What to produce:
How many lines below contain the string "none"? Reply with the figure and no further words.

Supplied material:
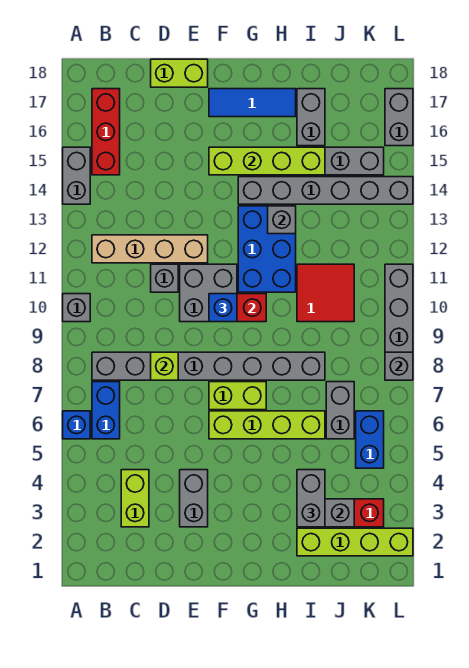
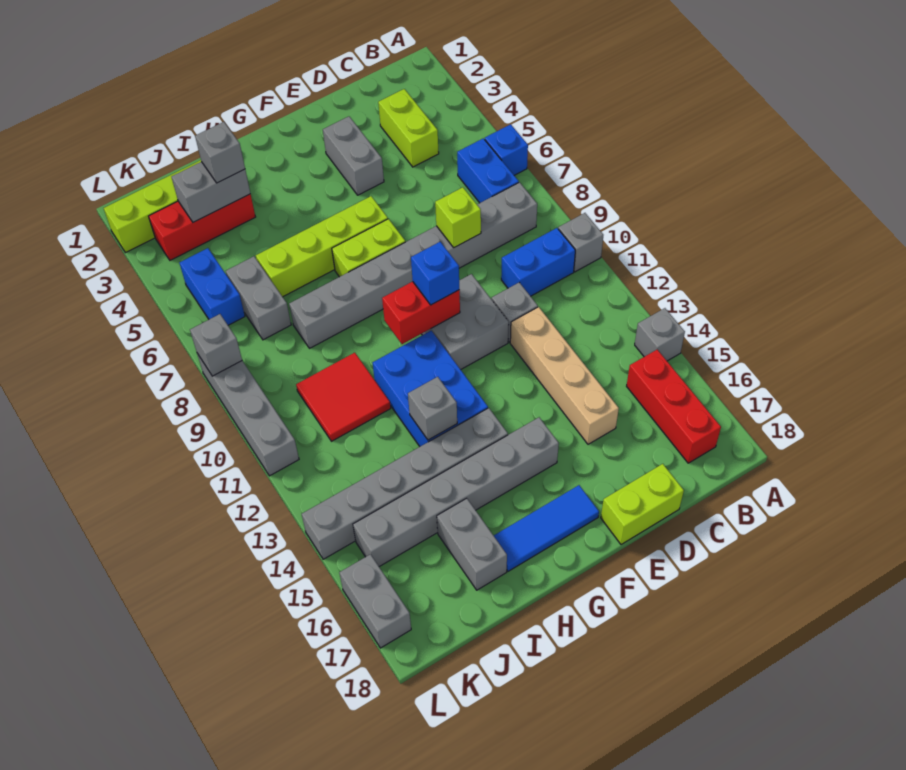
grey brick A14:A15 level 1 -> grey brick A14 level 1
none -> blue brick B10:C10 level 1
tan brick B12:E12 level 1 -> tan brick D12:D15 level 1
lime brick F15:I15 level 2 -> none
grey brick I3:I4 level 3 -> grey brick I3 level 3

Response to this exercise:
2